====== EXERCISE DATA ======

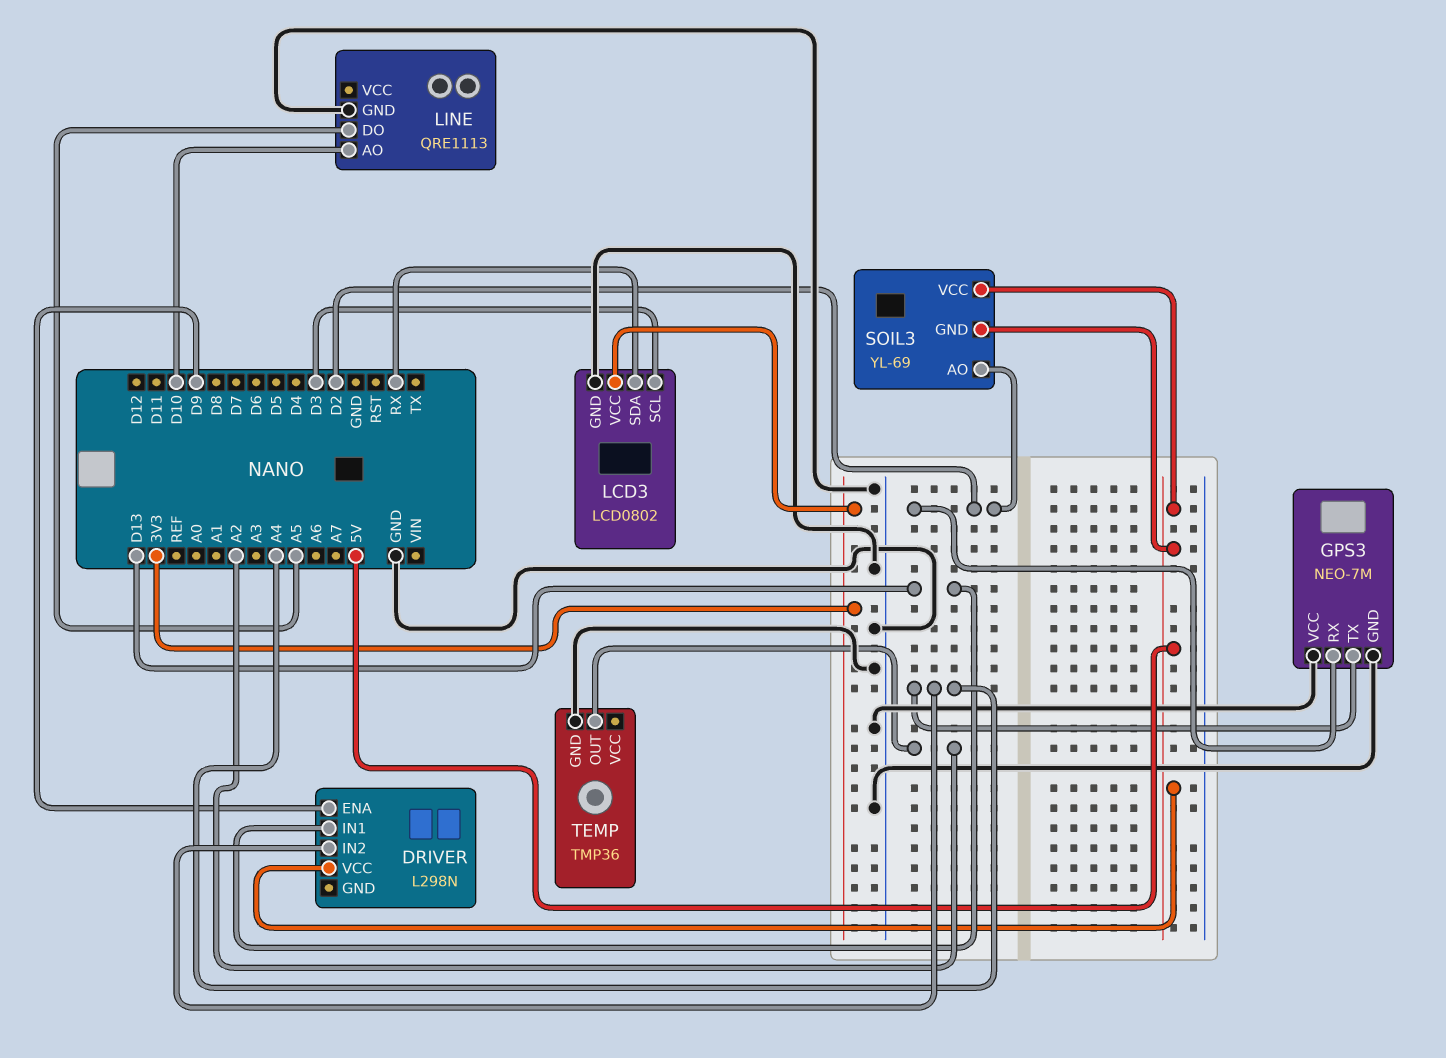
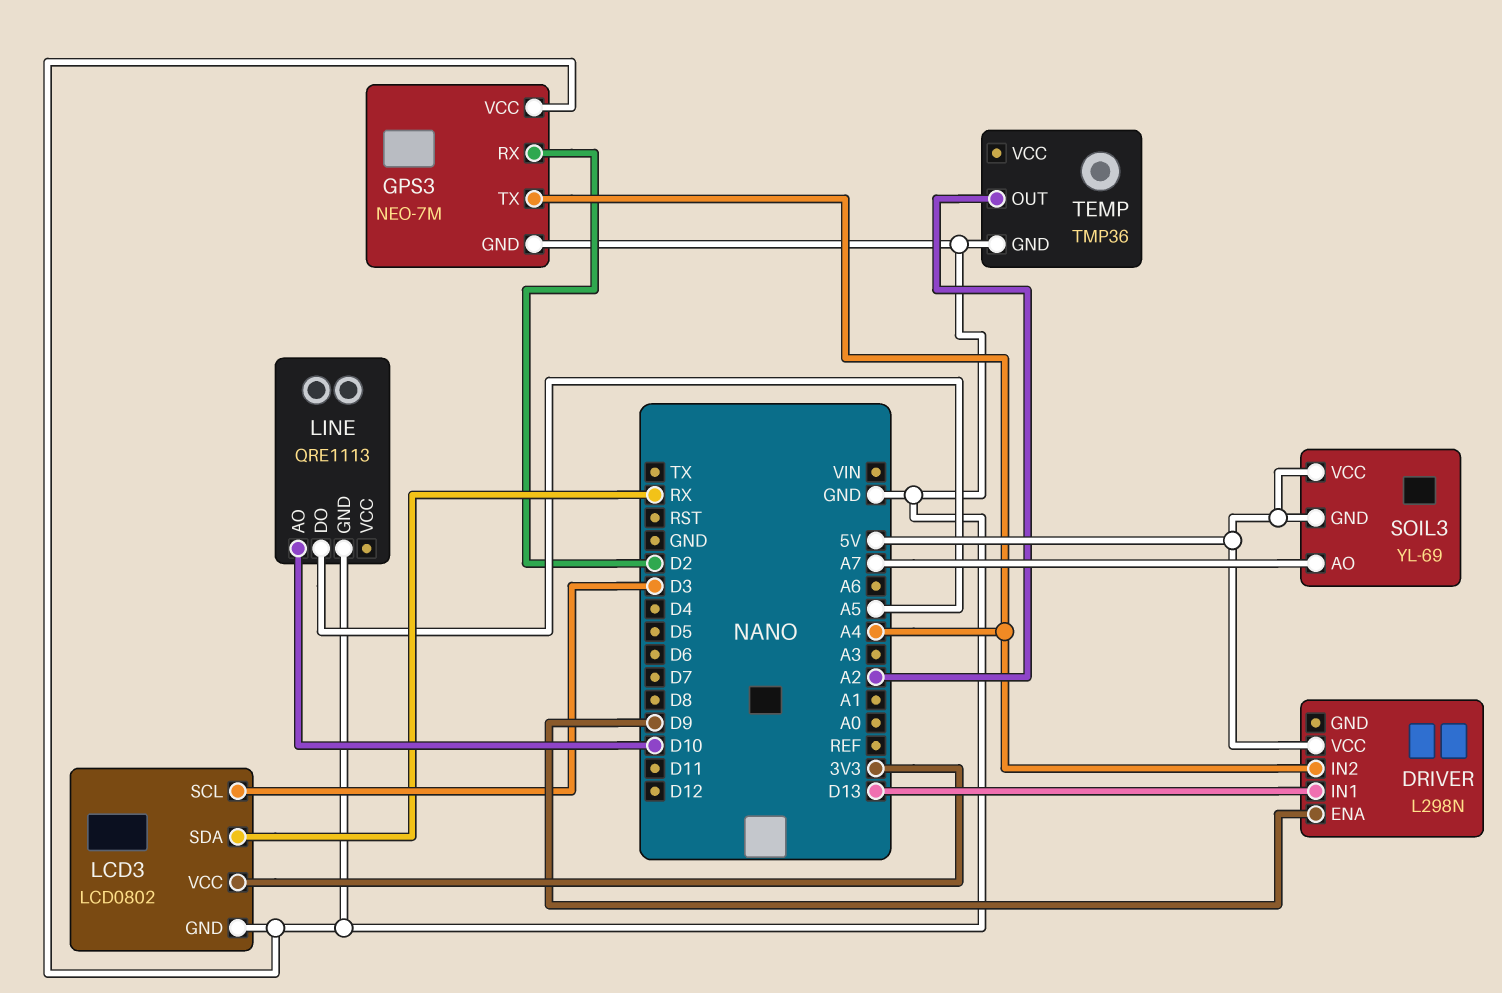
SOIL3 pin AO: D2 -> A7

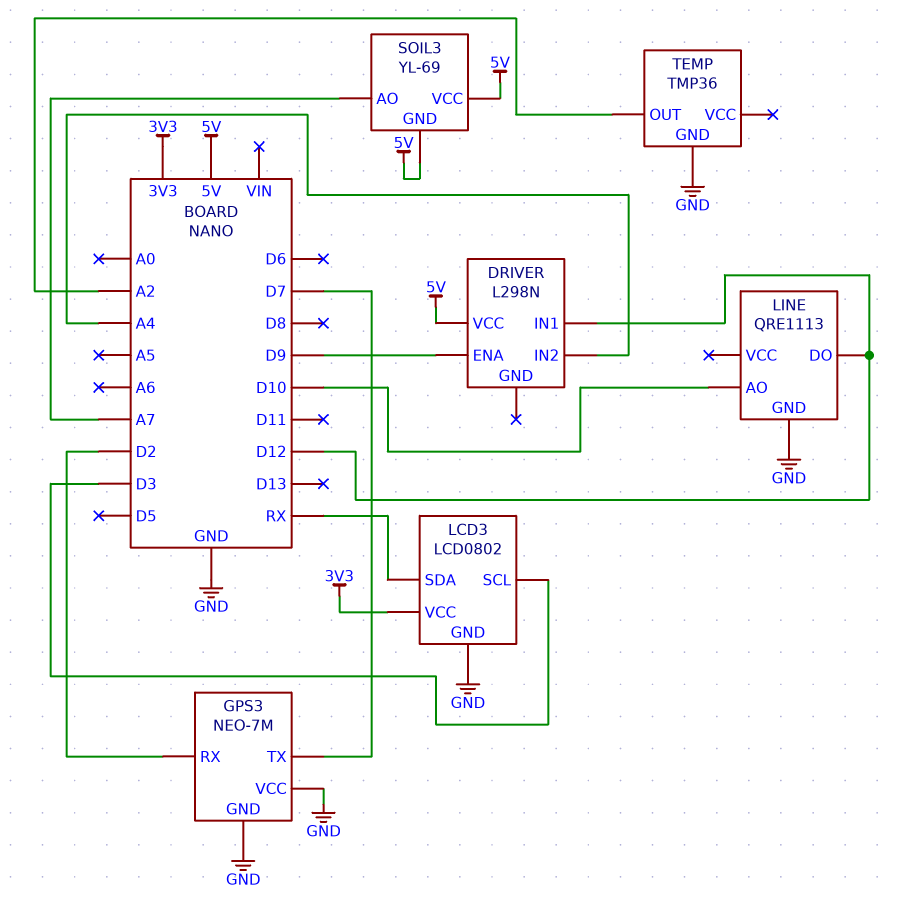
DRIVER pin IN1: D13 -> D12
GPS3 pin TX: A4 -> D7
LINE pin DO: A5 -> D12

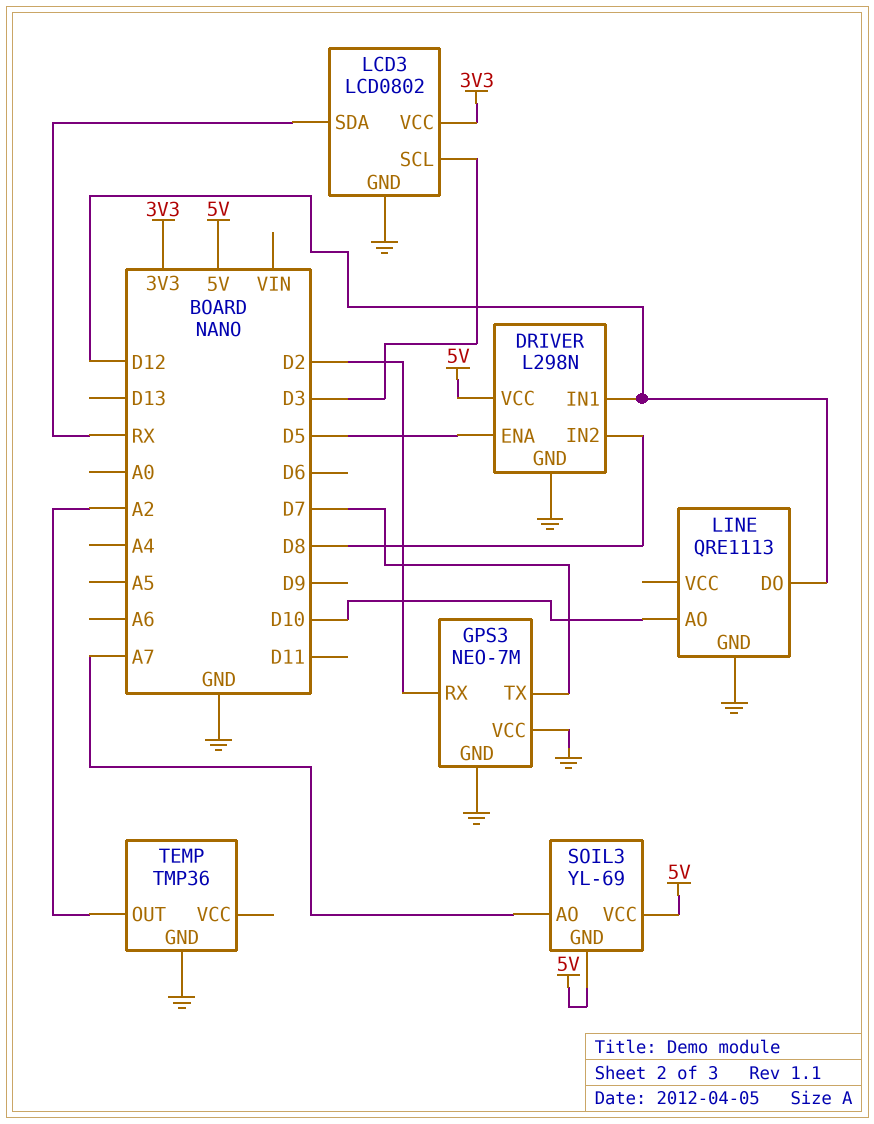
DRIVER pin ENA: D9 -> D5
DRIVER pin GND: none -> GND
DRIVER pin IN2: A4 -> D8

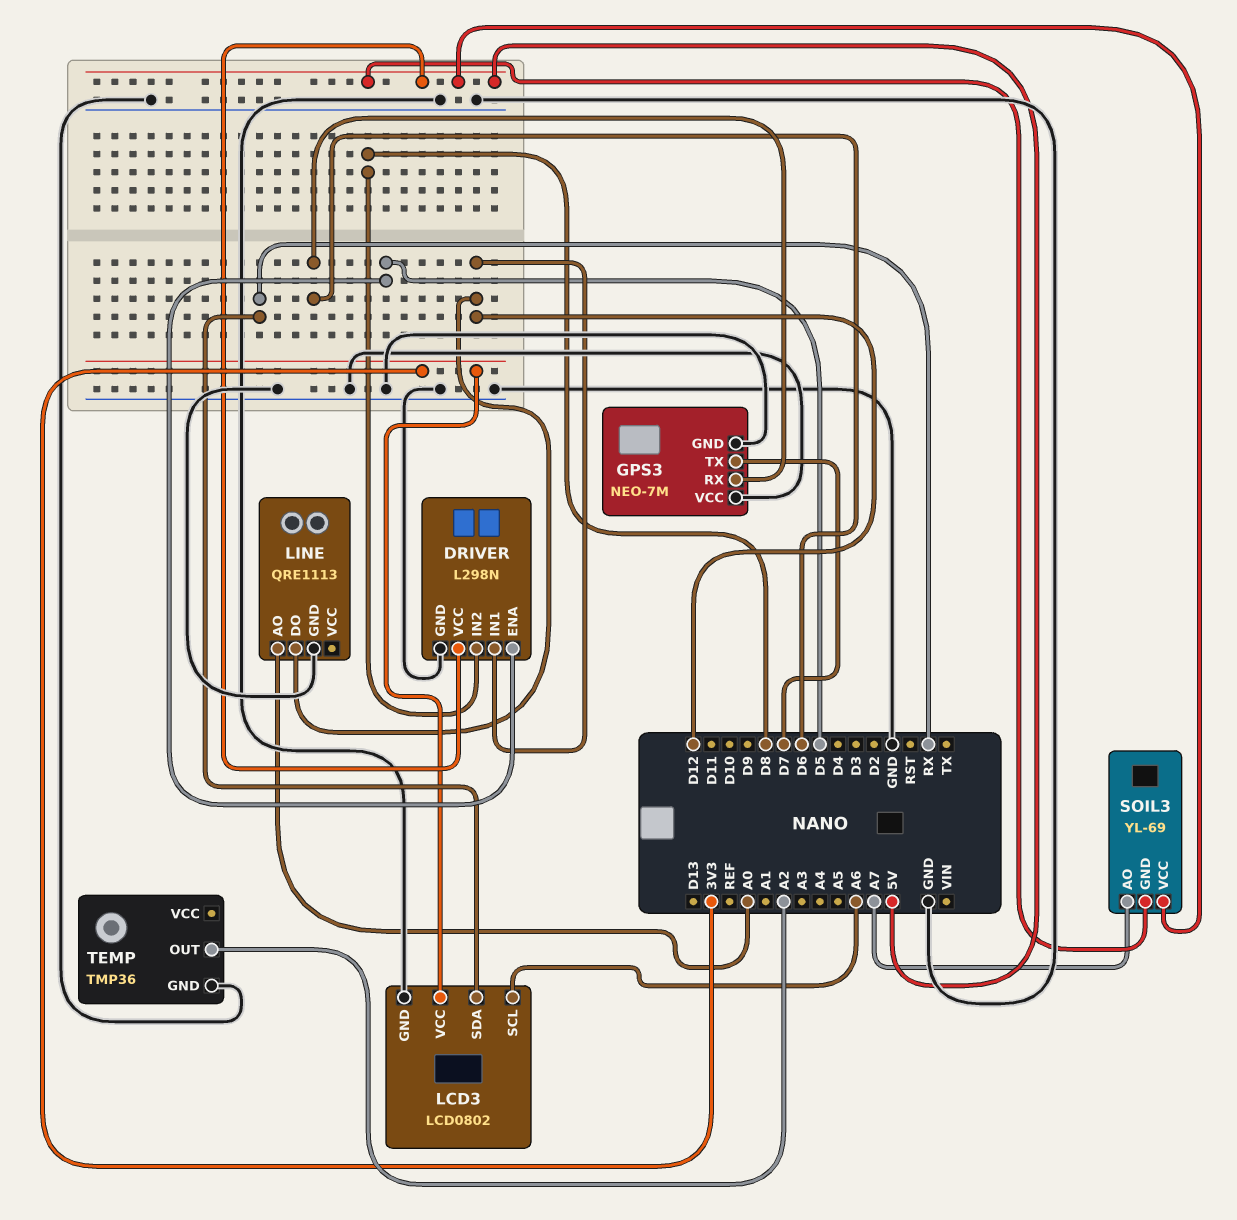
GPS3 pin RX: D2 -> D6
LCD3 pin SCL: D3 -> A6
LINE pin AO: D10 -> A0

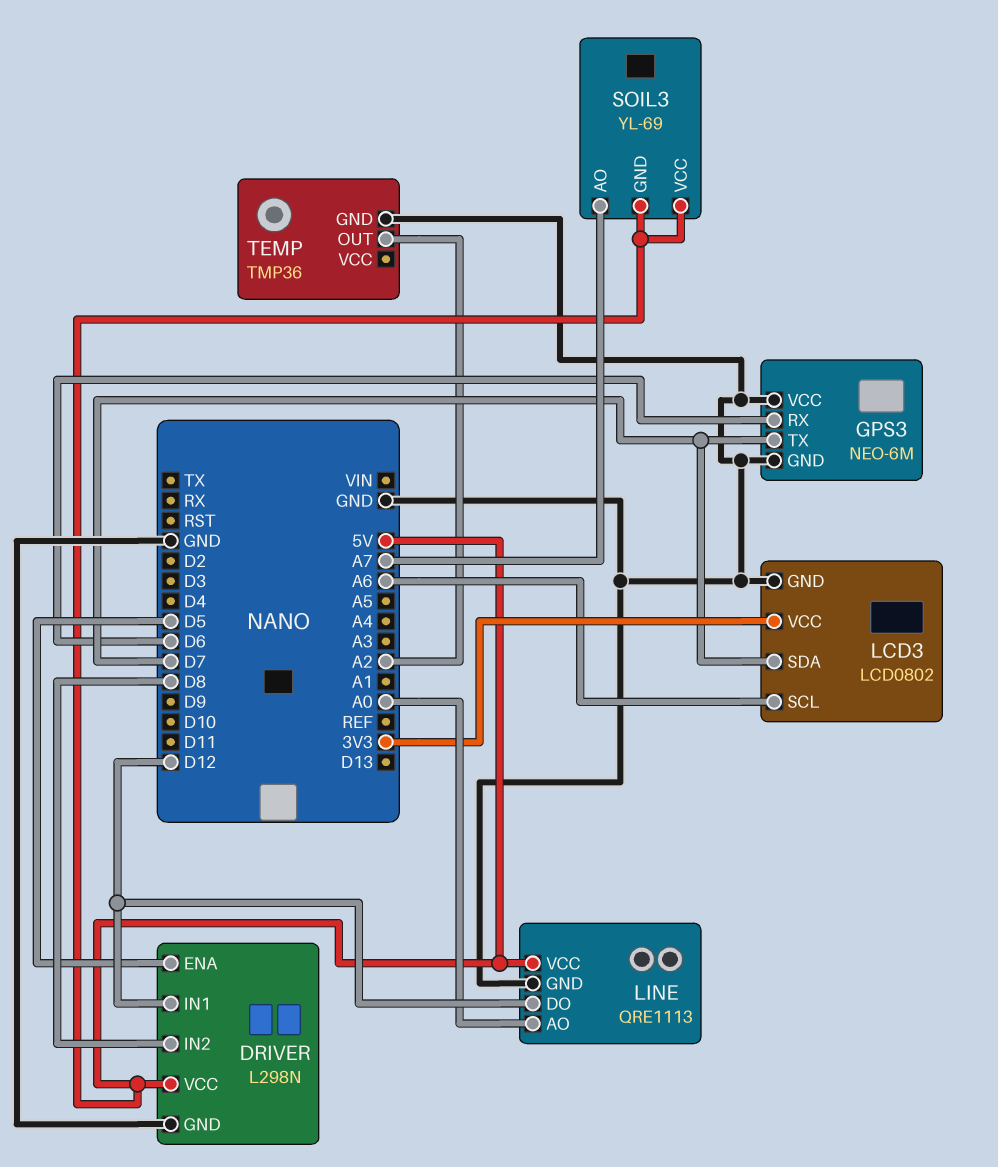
GPS3: NEO-7M -> NEO-6M
LCD3 pin SDA: RX -> D7
LINE pin VCC: none -> 5V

======

# [YOUR OBJECTIVE]
Transcribe every line from the one with "LINE pin DO: A5 -> D12" to the last line of the records above, exactly, excluding pictures.

# [ANSWER FOR THIS EXERCISE]
LINE pin DO: A5 -> D12

DRIVER pin ENA: D9 -> D5
DRIVER pin GND: none -> GND
DRIVER pin IN2: A4 -> D8

GPS3 pin RX: D2 -> D6
LCD3 pin SCL: D3 -> A6
LINE pin AO: D10 -> A0

GPS3: NEO-7M -> NEO-6M
LCD3 pin SDA: RX -> D7
LINE pin VCC: none -> 5V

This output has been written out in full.